*** Opening Dataset content ***

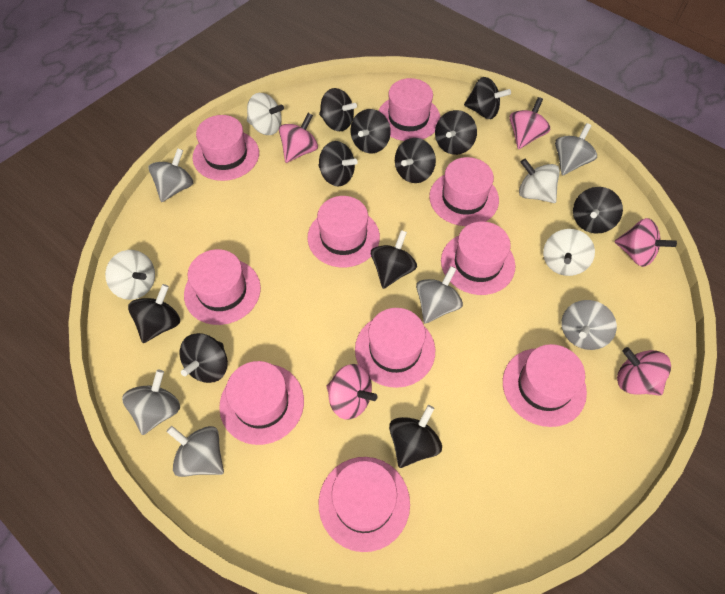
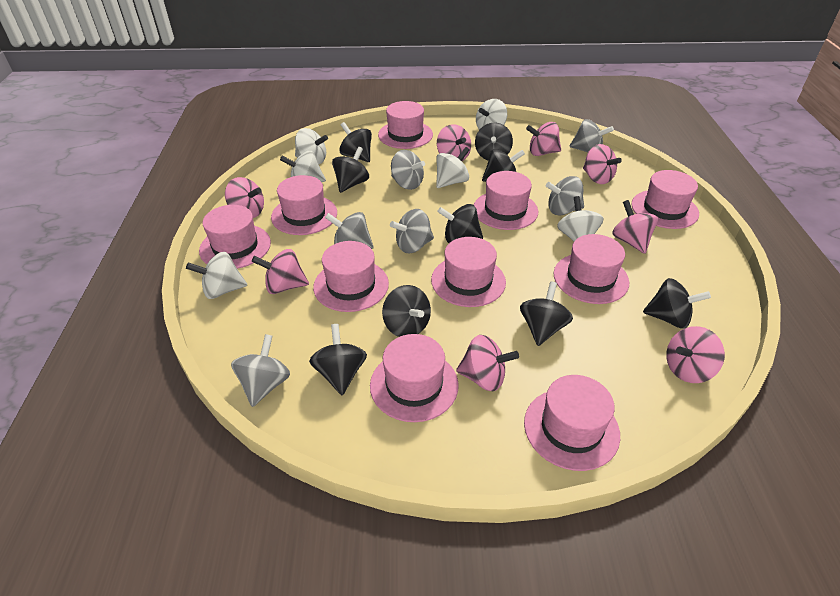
black spinning top: 11 -> 9
pink spinning top: 5 -> 8
white spinning top: 4 -> 6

*** Closing Dataset content ***

About this exercise -
Only the pictures stay out; everything else in the listing above must be repeated exactly.

Task response -
black spinning top: 11 -> 9
pink spinning top: 5 -> 8
white spinning top: 4 -> 6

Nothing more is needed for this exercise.